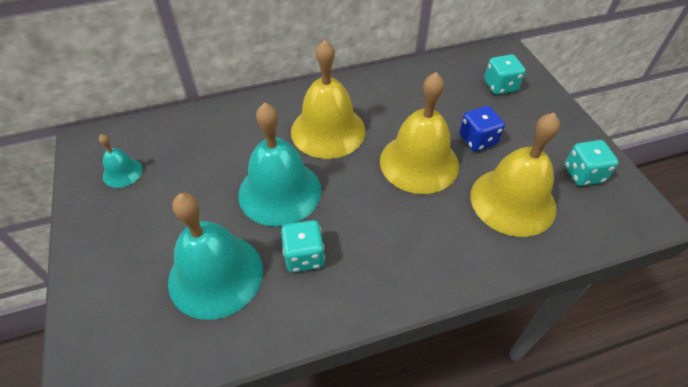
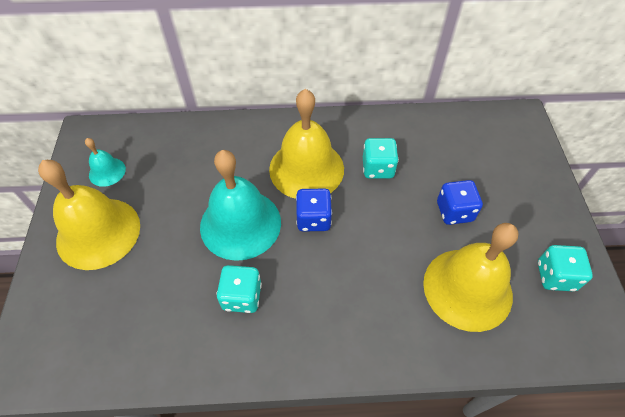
camera: 15 degrees right, 5 degrees up
(215, 275) = (157, 295): turquoise bell -> none
(350, 173) = (313, 219): none -> blue dice
(419, 162) = (385, 223): yellow bell -> yellow bell (98, 232)
(500, 86) = (500, 155): turquoise dice -> turquoise dice (378, 168)

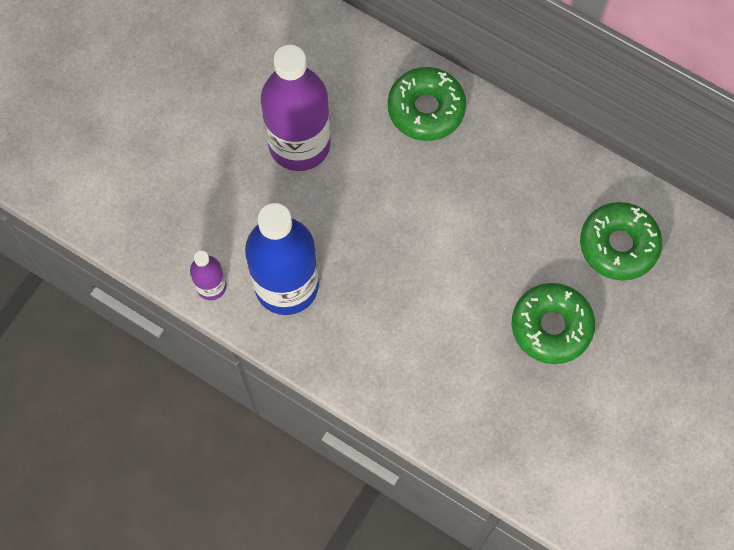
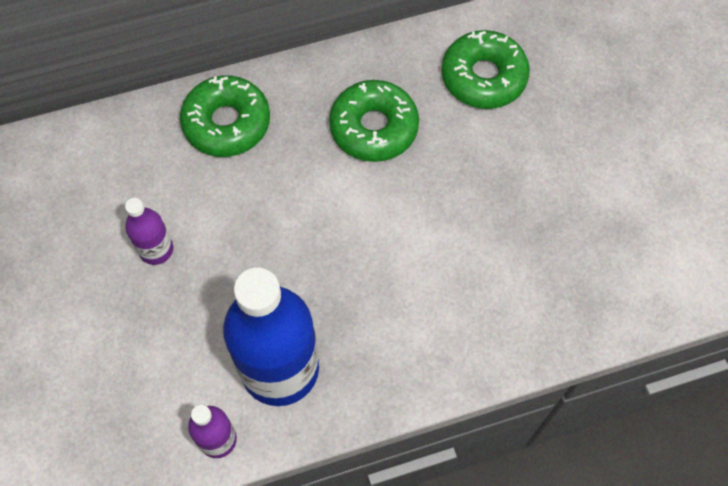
camera: 50 degrees left, 5 degrees down
(299, 144) = (156, 249): purple bottle -> purple bottle, size x0.47
(551, 327) = (511, 181): green donut -> green donut (374, 128)

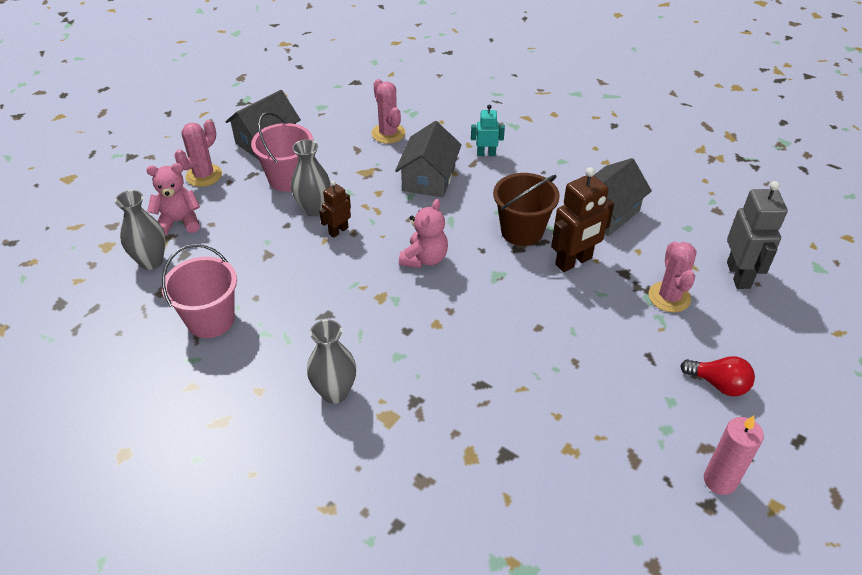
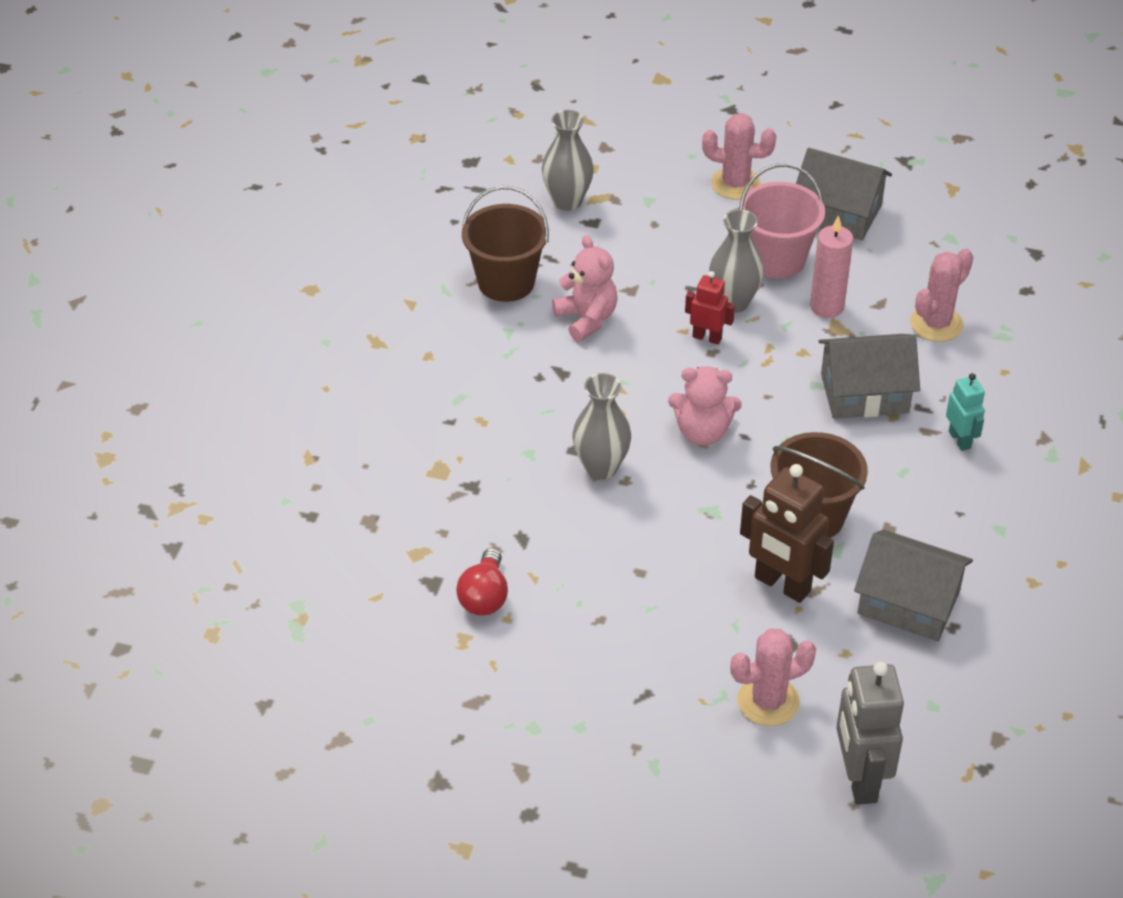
camera: 70 degrees right, 0 degrees up
(179, 222) = (642, 196): pink teddy bear -> pink teddy bear (586, 319)
(210, 320) = (506, 282): pink bucket -> brown bucket
(335, 392) = (453, 416): grey vase -> grey vase (601, 467)
(338, 231) = (707, 337): brown robot -> red robot
(718, 384) = (631, 774): red light bulb -> red light bulb (484, 596)
(719, 480) = (478, 789): pink candle -> pink candle (827, 307)
(739, 275) = (859, 779): grey robot -> grey robot turned 105 degrees clockwise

**Task prompt:** Which lines of the material above hold the string "bell"? Pull them out.

**Answer section:**
(215, 275) = (157, 295): turquoise bell -> none
(419, 162) = (385, 223): yellow bell -> yellow bell (98, 232)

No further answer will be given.